Your instructions: In the entries below, find each line with the word "none" and return it.

****

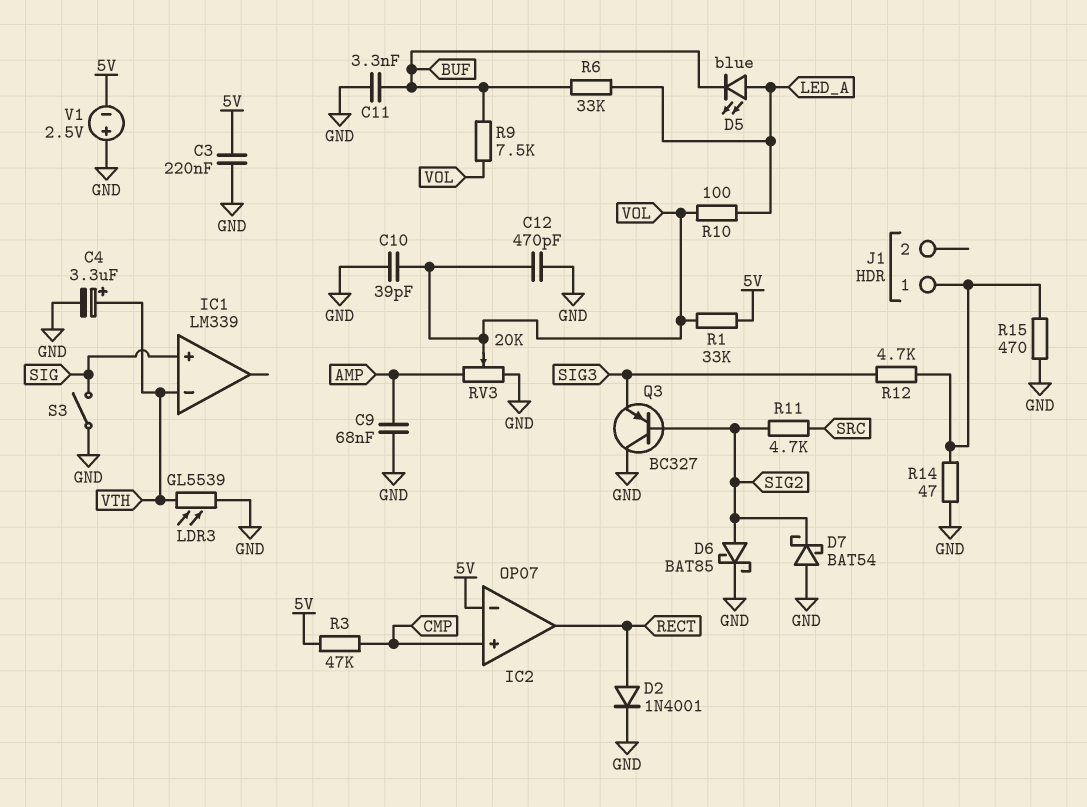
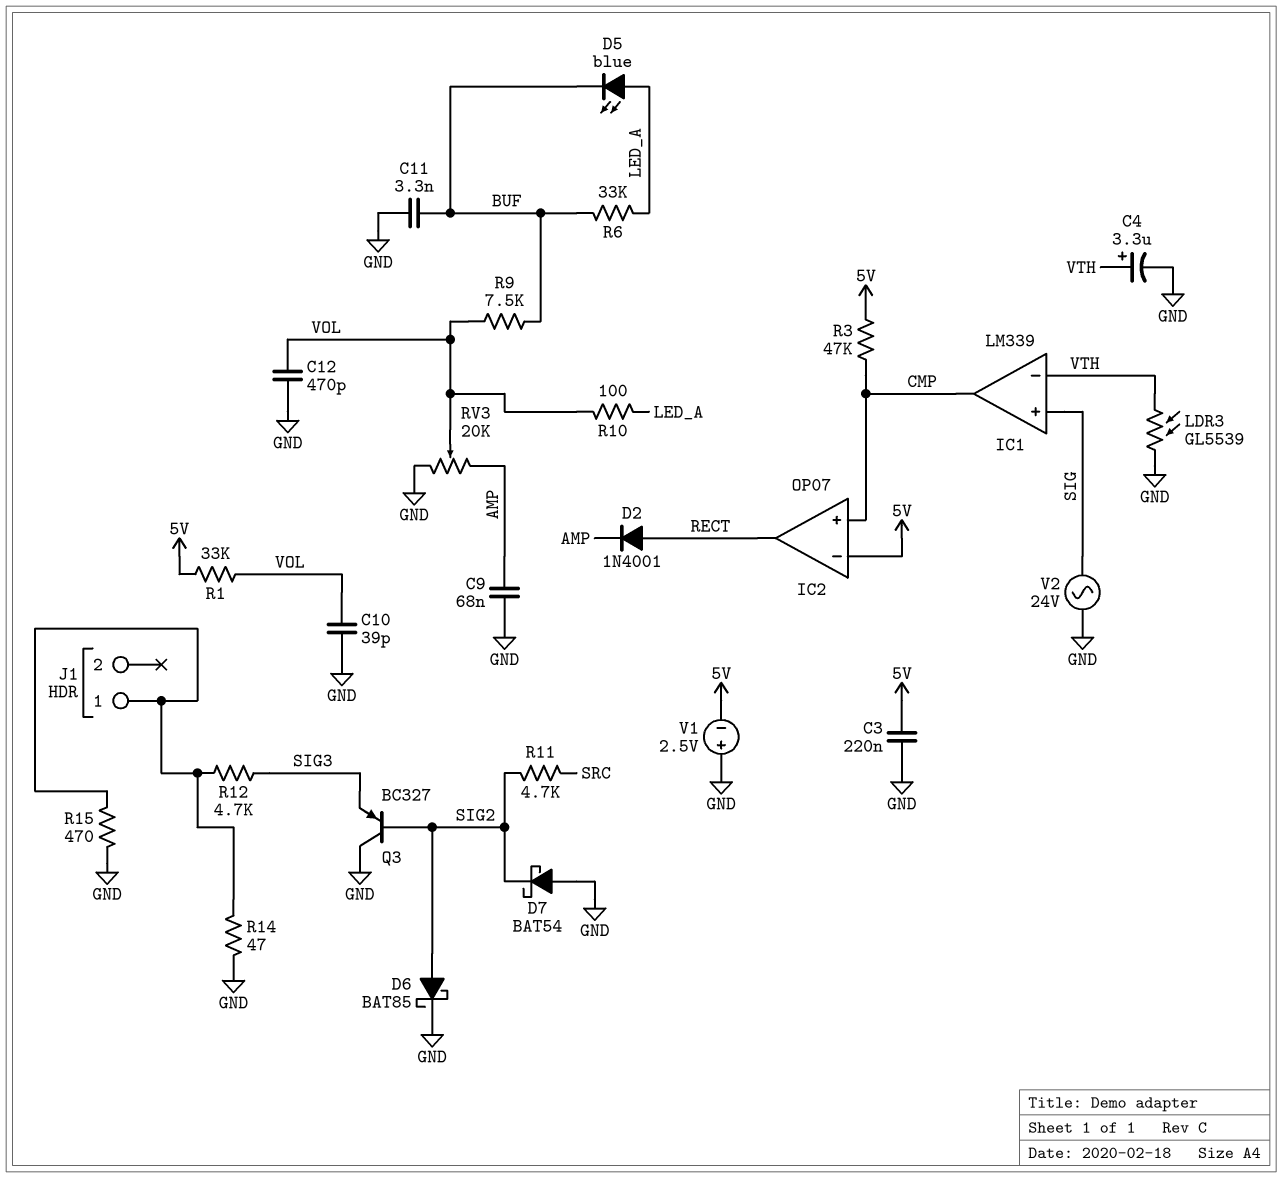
D2: diode 1N4001 (A RECT, K GND) -> diode 1N4001 (A RECT, K AMP)
IC1 pin out: none -> CMP
S3: switch (GND, SIG) -> none
V2: none -> AC 24V (GND, SIG)

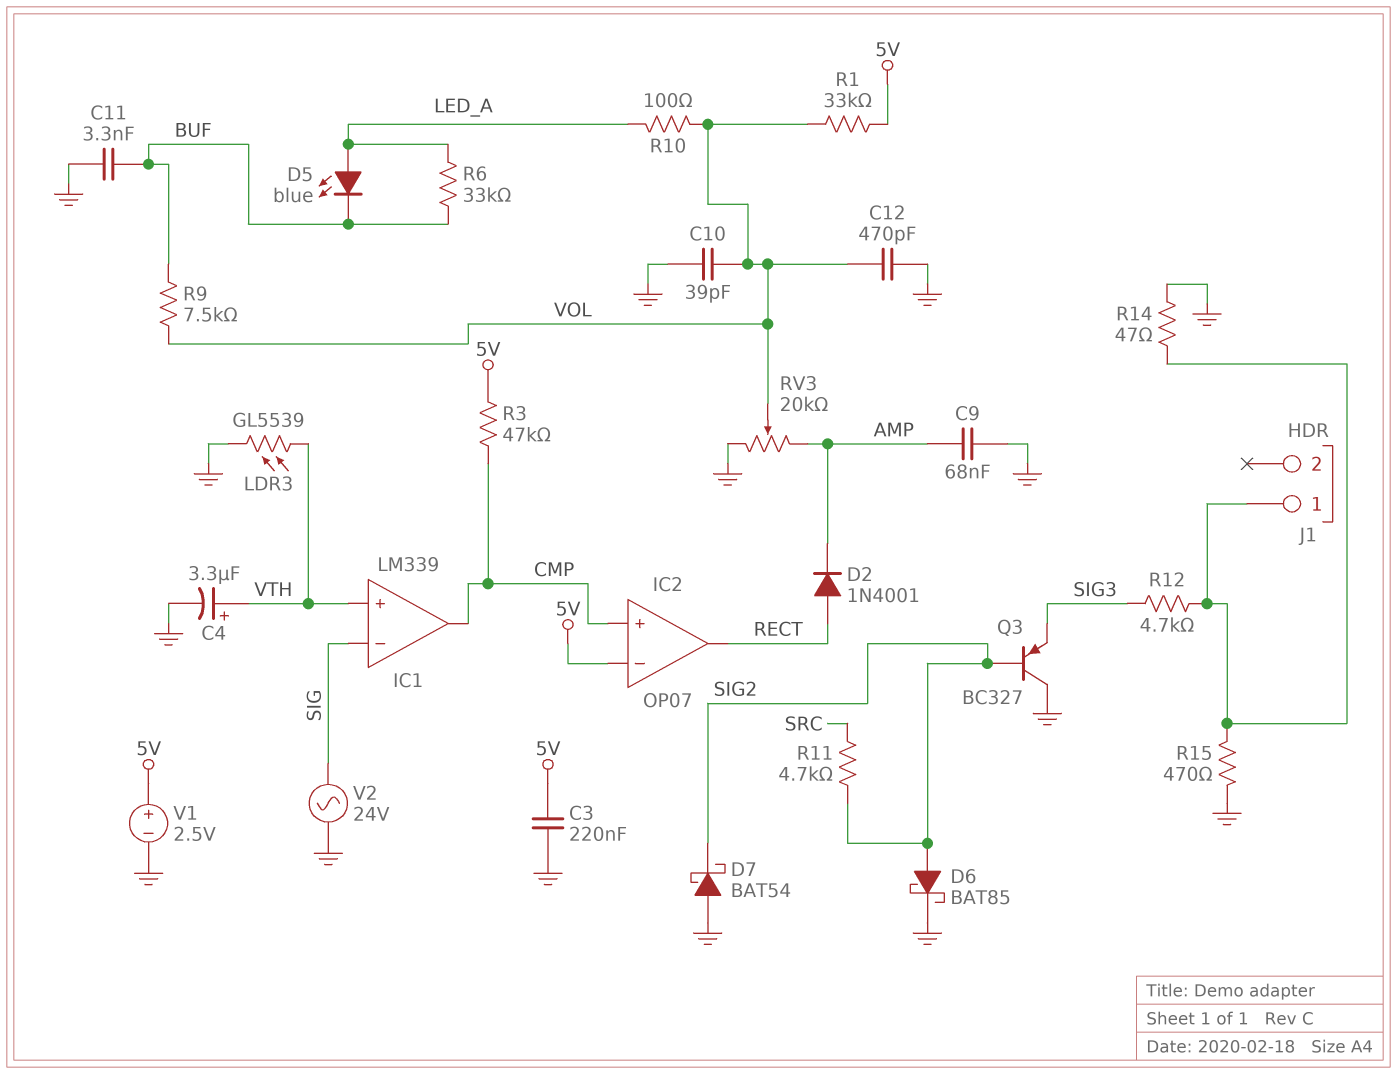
IC1 pin in+: SIG -> VTH
IC1 pin in-: VTH -> SIG
V1: 2.5V (plus GND, minus 5V) -> 2.5V (plus 5V, minus GND)

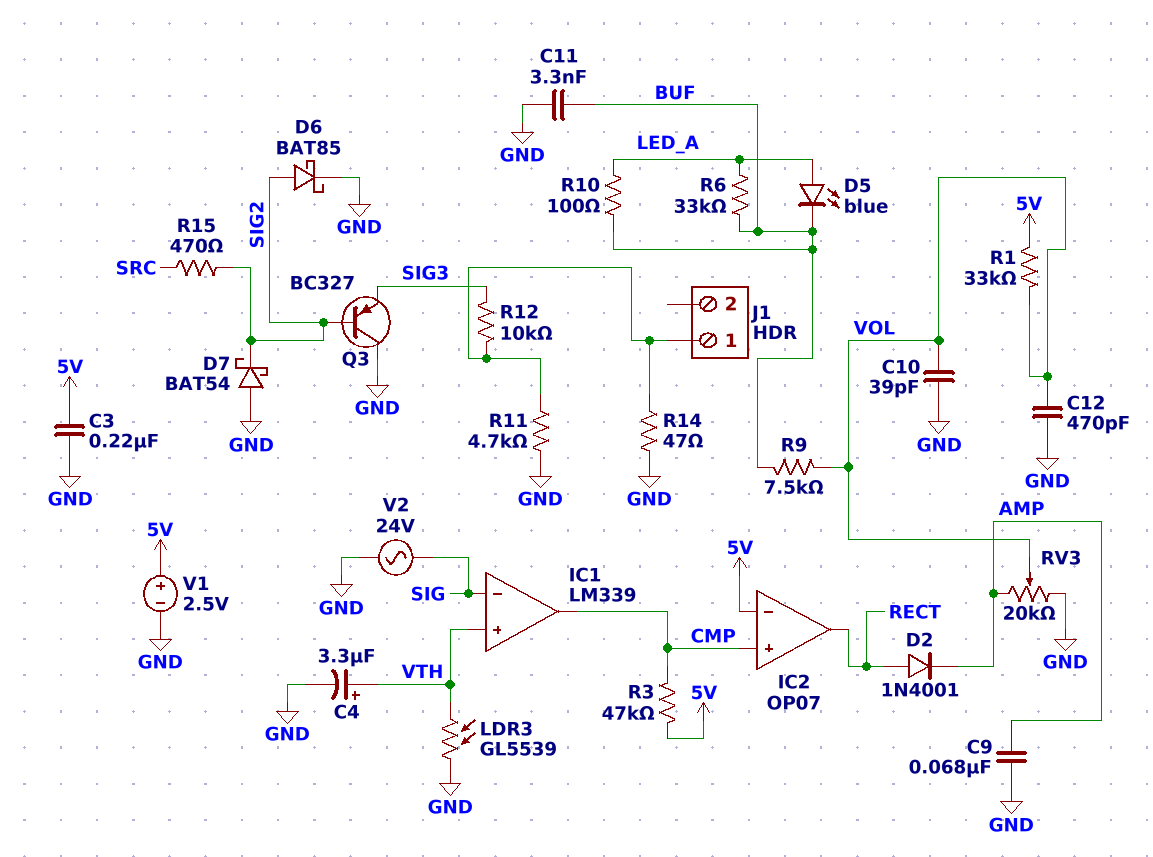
R10: 100 (LED_A, VOL) -> 100 (BUF, LED_A)
R11: 4.7k (SIG2, SRC) -> 4.7k (GND, J1/1)
R12: 4.7k (J1/1, SIG3) -> 10k (J1/1, SIG3)
R15: 470 (GND, J1/1) -> 470 (SIG2, SRC)

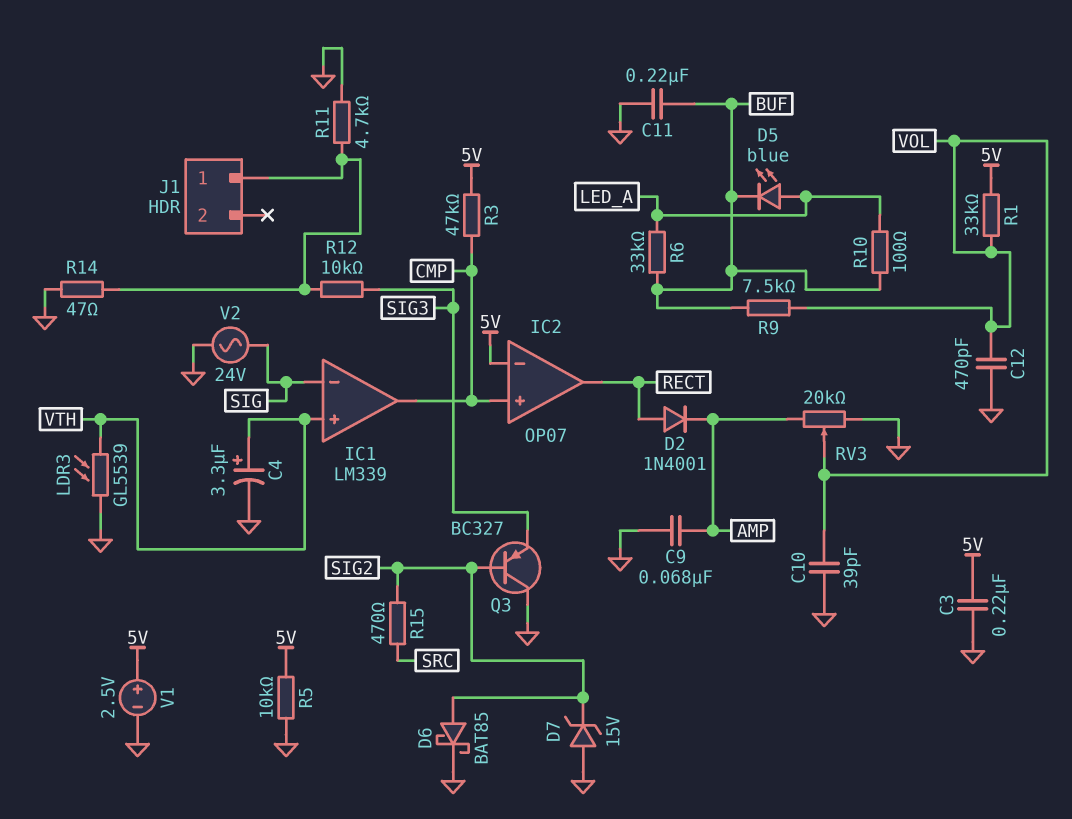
C11: 3.3nF (BUF, GND) -> 220nF (BUF, GND)
D7: schottky BAT54 (A GND, K SIG2) -> zener 15V (A GND, K SIG2)
R5: none -> 10k (5V, GND)

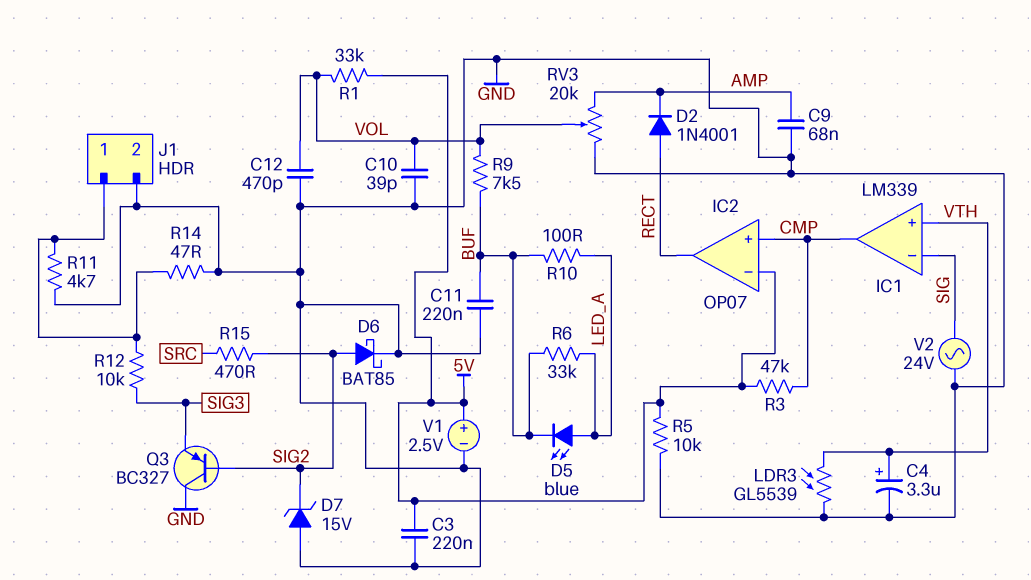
J1 pin 2: none -> GND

****

Your response:
IC1 pin out: none -> CMP
S3: switch (GND, SIG) -> none
V2: none -> AC 24V (GND, SIG)
R5: none -> 10k (5V, GND)
J1 pin 2: none -> GND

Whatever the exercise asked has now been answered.